* [PROBLEM STATEMENT]: The copy you give must match the listing below exactly and contain no pictures.
━━━━━━
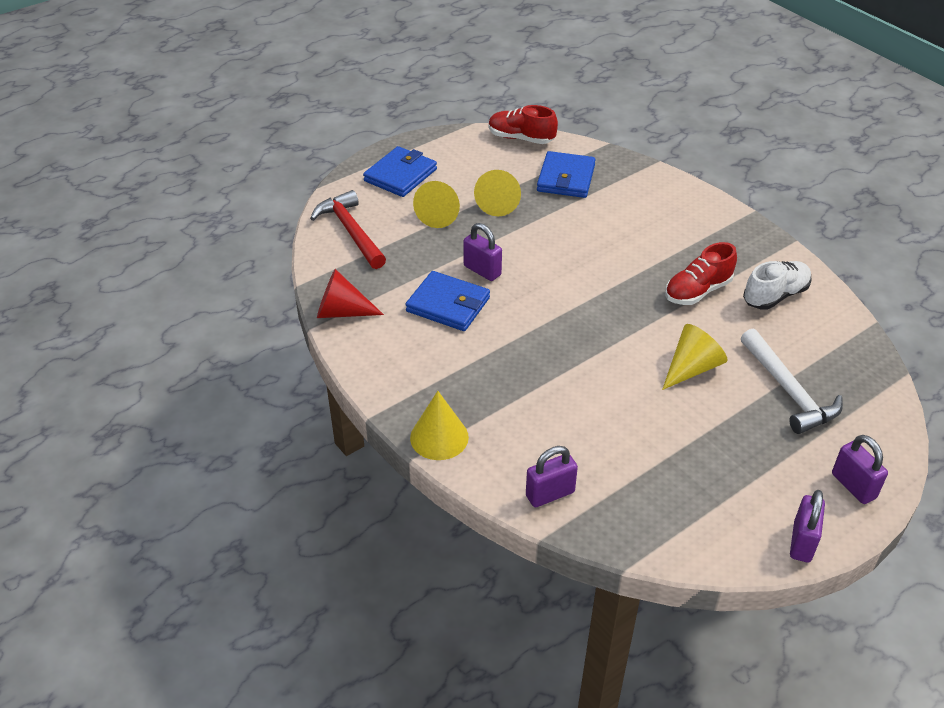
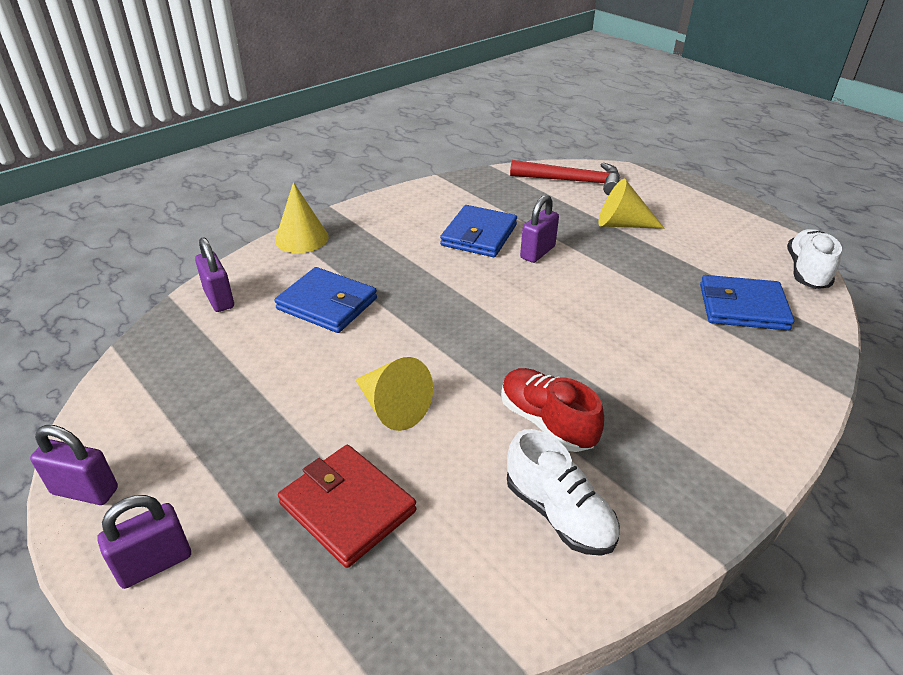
camera: 85 degrees right, 5 degrees down
red hammer [310,190,386,269] -> red hammer turned 45 degrees clockwise [510,160,620,195]
red cone [317,269,384,318] -> none
blue wallet [363,146,437,197] -> blue wallet moved to [274,267,377,333]
yellow cone [474,170,521,216] -> none
red shoe [489,105,558,144] -> white shoe [787,229,842,289]
white hammer [741,329,843,434] -> red wallet [278,445,416,568]

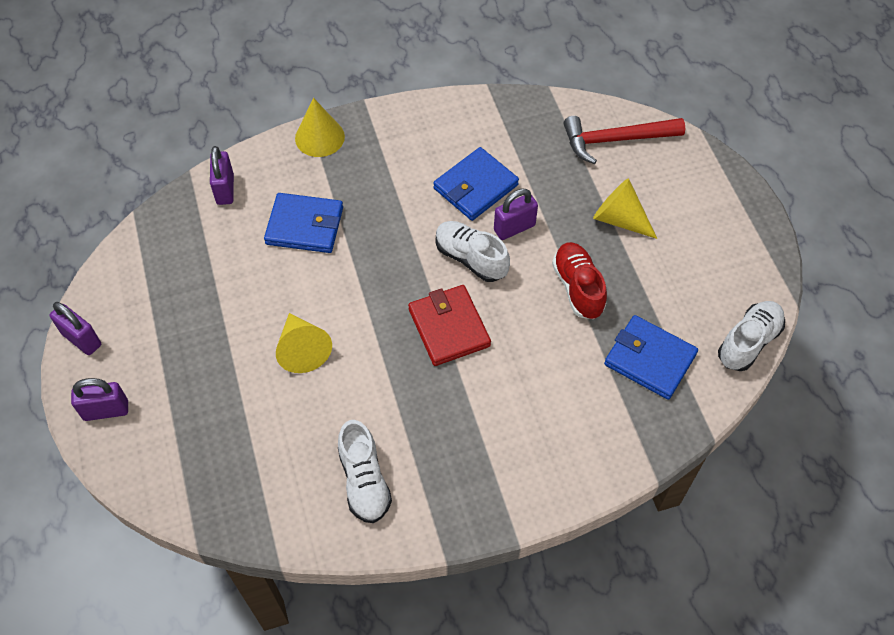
camera: 25 degrees right, 20 degrees up
blue wallet [274,267,377,333] -> blue wallet turned 45 degrees counterclockwise [264,193,343,253]
red wallet [278,445,416,568] -> red wallet moved to [408,285,491,366]
red shoe [501,368,604,452] -> red shoe moved to [552,242,607,319]
red hammer [510,160,620,195] -> red hammer turned 135 degrees clockwise [563,116,685,164]
none -> white shoe [435,221,510,282]

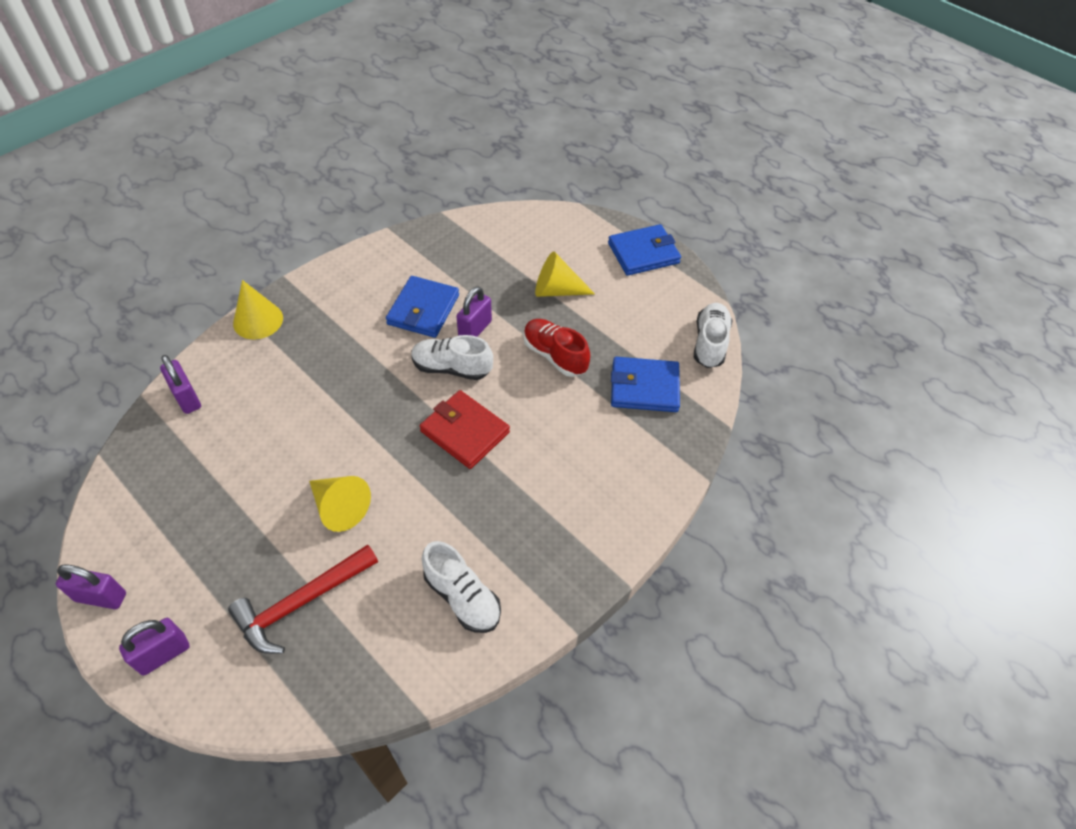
camera: 30 degrees left, 5 degrees down
blue wallet [264,193,343,253] -> blue wallet moved to [608,224,681,276]
red hammer [563,116,685,164] -> red hammer moved to [228,545,378,654]

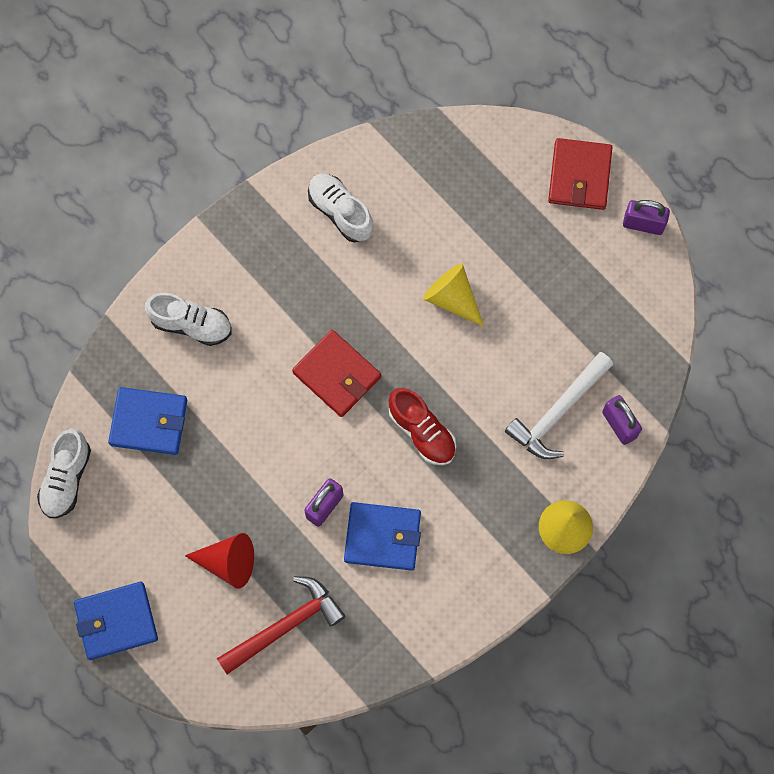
camera: 175 degrees left, 20 degrees up
purple padlock [119,618,190,675] -> red wallet [548,138,613,210]
red hammer [228,545,378,654] -> red hammer moved to [217,576,346,674]
blue wallet [386,276,459,338] -> blue wallet turned 75 degrees clockwise [344,502,421,571]
white shoe [411,335,493,380] -> white shoe moved to [145,293,231,346]
red shoe [523,319,590,377] -> red shoe moved to [388,388,456,465]
yellow cone [535,252,595,297] -> red cone [185,533,254,589]
none -> white hammer [505,352,613,459]

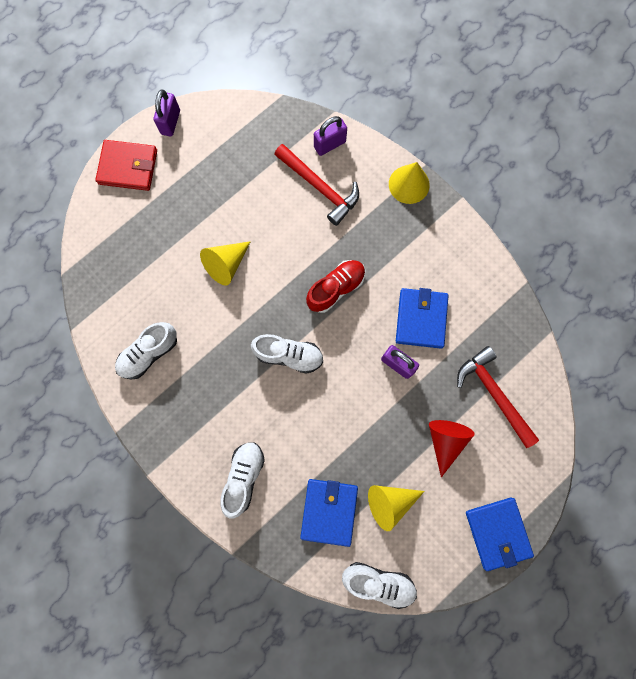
camera: 90 degrees left, 5 degrees up
red wallet [292,330,381,417] -> white shoe [251,334,323,374]
white hammer [505,352,613,459] -> red hammer [274,144,359,226]
none -> yellow cone [368,485,425,531]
━━━━━━
* [RESULT OF THE TASK]:
camera: 85 degrees right, 5 degrees down
red hammer [310,190,386,269] -> red hammer turned 45 degrees clockwise [510,160,620,195]
red cone [317,269,384,318] -> none
blue wallet [363,146,437,197] -> blue wallet moved to [274,267,377,333]
yellow cone [474,170,521,216] -> none
red shoe [489,105,558,144] -> white shoe [787,229,842,289]
white hammer [741,329,843,434] -> red wallet [278,445,416,568]

camera: 25 degrees right, 20 degrees up
blue wallet [274,267,377,333] -> blue wallet turned 45 degrees counterclockwise [264,193,343,253]
red wallet [278,445,416,568] -> red wallet moved to [408,285,491,366]
red shoe [501,368,604,452] -> red shoe moved to [552,242,607,319]
red hammer [510,160,620,195] -> red hammer turned 135 degrees clockwise [563,116,685,164]
none -> white shoe [435,221,510,282]

camera: 30 degrees left, 5 degrees down
blue wallet [264,193,343,253] -> blue wallet moved to [608,224,681,276]
red hammer [563,116,685,164] -> red hammer moved to [228,545,378,654]

camera: 175 degrees left, 20 degrees up
purple padlock [119,618,190,675] -> red wallet [548,138,613,210]
red hammer [228,545,378,654] -> red hammer moved to [217,576,346,674]
blue wallet [386,276,459,338] -> blue wallet turned 75 degrees clockwise [344,502,421,571]
white shoe [411,335,493,380] -> white shoe moved to [145,293,231,346]
red shoe [523,319,590,377] -> red shoe moved to [388,388,456,465]
yellow cone [535,252,595,297] -> red cone [185,533,254,589]
none -> white hammer [505,352,613,459]

camera: 90 degrees left, 5 degrees up
red wallet [292,330,381,417] -> white shoe [251,334,323,374]
white hammer [505,352,613,459] -> red hammer [274,144,359,226]
none -> yellow cone [368,485,425,531]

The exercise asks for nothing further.